▶ PROBLEM: Reproduce the listing below word for word, from its first line through its last.

▶ RECORDS FOR THE TASK:

-----

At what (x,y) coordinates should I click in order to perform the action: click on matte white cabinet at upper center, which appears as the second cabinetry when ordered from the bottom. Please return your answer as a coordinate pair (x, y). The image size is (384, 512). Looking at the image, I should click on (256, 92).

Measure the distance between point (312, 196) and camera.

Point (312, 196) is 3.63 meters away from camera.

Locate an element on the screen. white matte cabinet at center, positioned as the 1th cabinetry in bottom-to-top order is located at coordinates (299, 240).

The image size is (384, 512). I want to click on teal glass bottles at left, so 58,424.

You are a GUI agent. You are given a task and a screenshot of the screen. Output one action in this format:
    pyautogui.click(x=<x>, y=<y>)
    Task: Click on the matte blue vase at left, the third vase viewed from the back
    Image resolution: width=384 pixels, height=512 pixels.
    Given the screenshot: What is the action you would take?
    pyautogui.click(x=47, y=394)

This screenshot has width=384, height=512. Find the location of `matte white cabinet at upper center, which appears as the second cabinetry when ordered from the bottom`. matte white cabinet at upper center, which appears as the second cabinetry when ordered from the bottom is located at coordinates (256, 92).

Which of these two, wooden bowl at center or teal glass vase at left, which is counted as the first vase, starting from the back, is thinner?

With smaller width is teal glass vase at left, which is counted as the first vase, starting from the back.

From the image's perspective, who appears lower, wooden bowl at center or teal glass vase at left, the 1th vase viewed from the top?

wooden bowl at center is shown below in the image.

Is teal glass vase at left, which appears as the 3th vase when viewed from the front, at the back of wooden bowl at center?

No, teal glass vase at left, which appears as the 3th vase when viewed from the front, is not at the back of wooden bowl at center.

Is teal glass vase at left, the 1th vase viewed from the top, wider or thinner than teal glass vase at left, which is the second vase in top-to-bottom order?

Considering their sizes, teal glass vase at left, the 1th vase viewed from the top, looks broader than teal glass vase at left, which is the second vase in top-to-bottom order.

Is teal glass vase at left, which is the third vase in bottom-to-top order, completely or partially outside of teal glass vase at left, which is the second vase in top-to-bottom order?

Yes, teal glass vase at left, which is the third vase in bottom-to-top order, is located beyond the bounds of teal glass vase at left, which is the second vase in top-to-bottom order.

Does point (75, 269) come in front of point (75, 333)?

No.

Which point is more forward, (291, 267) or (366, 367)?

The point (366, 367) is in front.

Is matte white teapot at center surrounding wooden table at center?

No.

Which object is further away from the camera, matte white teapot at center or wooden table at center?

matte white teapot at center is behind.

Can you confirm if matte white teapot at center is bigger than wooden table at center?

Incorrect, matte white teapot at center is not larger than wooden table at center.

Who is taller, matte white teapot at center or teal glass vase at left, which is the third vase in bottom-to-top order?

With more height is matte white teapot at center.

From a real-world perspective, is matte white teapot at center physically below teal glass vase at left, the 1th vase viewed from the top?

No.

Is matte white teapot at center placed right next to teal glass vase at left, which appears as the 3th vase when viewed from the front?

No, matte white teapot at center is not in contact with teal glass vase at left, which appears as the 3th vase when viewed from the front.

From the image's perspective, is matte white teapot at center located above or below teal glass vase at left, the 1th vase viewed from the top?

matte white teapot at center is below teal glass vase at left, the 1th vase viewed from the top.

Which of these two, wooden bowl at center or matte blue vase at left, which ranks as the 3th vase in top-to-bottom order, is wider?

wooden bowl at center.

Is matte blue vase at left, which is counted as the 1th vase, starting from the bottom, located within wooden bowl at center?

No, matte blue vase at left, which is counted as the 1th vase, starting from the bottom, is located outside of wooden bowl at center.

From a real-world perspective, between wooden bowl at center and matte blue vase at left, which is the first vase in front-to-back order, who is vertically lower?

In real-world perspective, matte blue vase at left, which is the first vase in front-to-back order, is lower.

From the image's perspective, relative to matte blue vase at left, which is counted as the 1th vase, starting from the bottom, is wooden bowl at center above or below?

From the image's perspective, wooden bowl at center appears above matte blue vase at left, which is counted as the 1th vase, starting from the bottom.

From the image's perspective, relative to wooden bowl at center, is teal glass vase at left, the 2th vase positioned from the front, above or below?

-----

▶ WRITTEN ANSWER:
At what (x,y) coordinates should I click in order to perform the action: click on matte white cabinet at upper center, which appears as the second cabinetry when ordered from the bottom. Please return your answer as a coordinate pair (x, y). The image size is (384, 512). Looking at the image, I should click on (256, 92).

Measure the distance between point (312, 196) and camera.

Point (312, 196) is 3.63 meters away from camera.

Locate an element on the screen. white matte cabinet at center, positioned as the 1th cabinetry in bottom-to-top order is located at coordinates (299, 240).

The image size is (384, 512). I want to click on teal glass bottles at left, so 58,424.

You are a GUI agent. You are given a task and a screenshot of the screen. Output one action in this format:
    pyautogui.click(x=<x>, y=<y>)
    Task: Click on the matte blue vase at left, the third vase viewed from the back
    Image resolution: width=384 pixels, height=512 pixels.
    Given the screenshot: What is the action you would take?
    pyautogui.click(x=47, y=394)

This screenshot has width=384, height=512. Find the location of `matte white cabinet at upper center, which appears as the second cabinetry when ordered from the bottom`. matte white cabinet at upper center, which appears as the second cabinetry when ordered from the bottom is located at coordinates (256, 92).

Which of these two, wooden bowl at center or teal glass vase at left, which is counted as the first vase, starting from the back, is thinner?

With smaller width is teal glass vase at left, which is counted as the first vase, starting from the back.

From the image's perspective, who appears lower, wooden bowl at center or teal glass vase at left, the 1th vase viewed from the top?

wooden bowl at center is shown below in the image.

Is teal glass vase at left, which appears as the 3th vase when viewed from the front, at the back of wooden bowl at center?

No, teal glass vase at left, which appears as the 3th vase when viewed from the front, is not at the back of wooden bowl at center.

Is teal glass vase at left, the 1th vase viewed from the top, wider or thinner than teal glass vase at left, which is the second vase in top-to-bottom order?

Considering their sizes, teal glass vase at left, the 1th vase viewed from the top, looks broader than teal glass vase at left, which is the second vase in top-to-bottom order.

Is teal glass vase at left, which is the third vase in bottom-to-top order, completely or partially outside of teal glass vase at left, which is the second vase in top-to-bottom order?

Yes, teal glass vase at left, which is the third vase in bottom-to-top order, is located beyond the bounds of teal glass vase at left, which is the second vase in top-to-bottom order.

Does point (75, 269) come in front of point (75, 333)?

No.

Which point is more forward, (291, 267) or (366, 367)?

The point (366, 367) is in front.

Is matte white teapot at center surrounding wooden table at center?

No.

Which object is further away from the camera, matte white teapot at center or wooden table at center?

matte white teapot at center is behind.

Can you confirm if matte white teapot at center is bigger than wooden table at center?

Incorrect, matte white teapot at center is not larger than wooden table at center.

Who is taller, matte white teapot at center or teal glass vase at left, which is the third vase in bottom-to-top order?

With more height is matte white teapot at center.

From a real-world perspective, is matte white teapot at center physically below teal glass vase at left, the 1th vase viewed from the top?

No.

Is matte white teapot at center placed right next to teal glass vase at left, which appears as the 3th vase when viewed from the front?

No, matte white teapot at center is not in contact with teal glass vase at left, which appears as the 3th vase when viewed from the front.

From the image's perspective, is matte white teapot at center located above or below teal glass vase at left, the 1th vase viewed from the top?

matte white teapot at center is below teal glass vase at left, the 1th vase viewed from the top.

Which of these two, wooden bowl at center or matte blue vase at left, which ranks as the 3th vase in top-to-bottom order, is wider?

wooden bowl at center.

Is matte blue vase at left, which is counted as the 1th vase, starting from the bottom, located within wooden bowl at center?

No, matte blue vase at left, which is counted as the 1th vase, starting from the bottom, is located outside of wooden bowl at center.

From a real-world perspective, between wooden bowl at center and matte blue vase at left, which is the first vase in front-to-back order, who is vertically lower?

In real-world perspective, matte blue vase at left, which is the first vase in front-to-back order, is lower.

From the image's perspective, relative to matte blue vase at left, which is counted as the 1th vase, starting from the bottom, is wooden bowl at center above or below?

From the image's perspective, wooden bowl at center appears above matte blue vase at left, which is counted as the 1th vase, starting from the bottom.

From the image's perspective, relative to wooden bowl at center, is teal glass vase at left, the 2th vase positioned from the front, above or below?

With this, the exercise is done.